DATA BLOCK

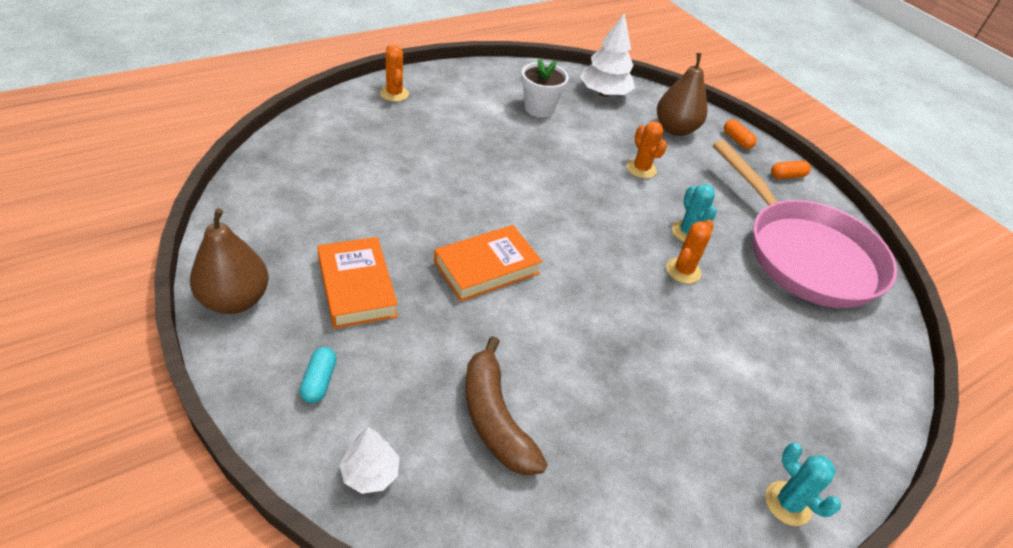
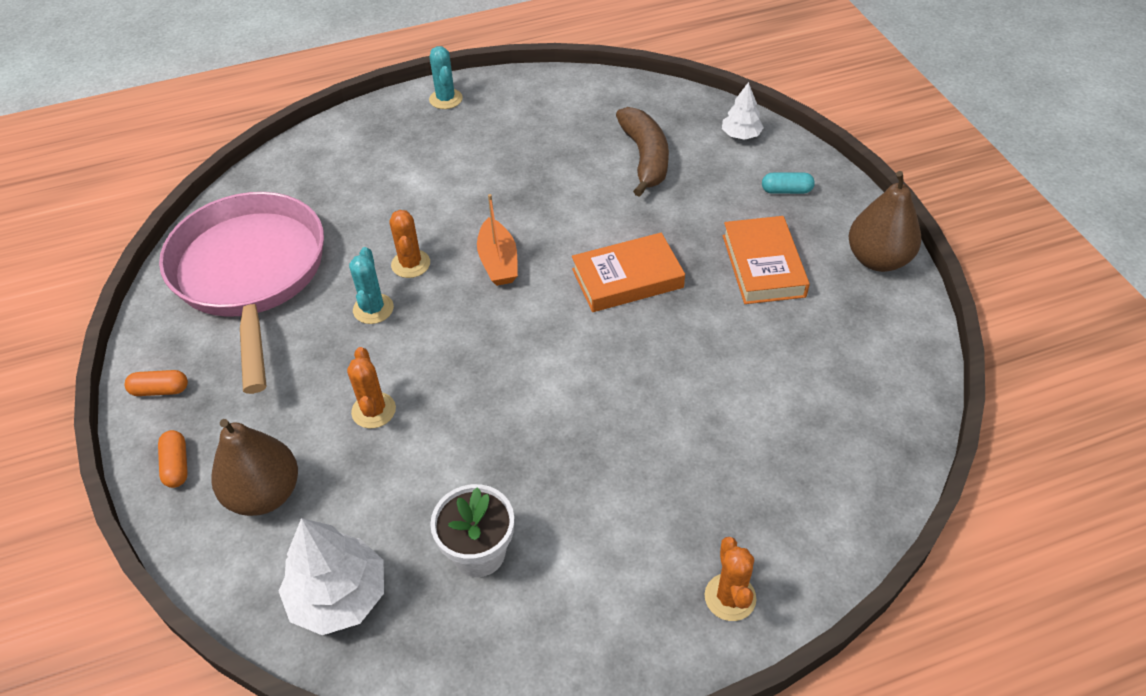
camera: 160 degrees left, 5 degrees up
(319, 381) = (786, 190): turquoise capsule -> turquoise capsule turned 75 degrees clockwise
(608, 277) = (498, 262): none -> orange boat
(683, 271) = (411, 264): orange cactus -> orange cactus turned 60 degrees counterclockwise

EXERCISE GOAL
What is needed is every line from the data above that includes the string "orange", copied out.

TASK SOLUTION
(608, 277) = (498, 262): none -> orange boat
(683, 271) = (411, 264): orange cactus -> orange cactus turned 60 degrees counterclockwise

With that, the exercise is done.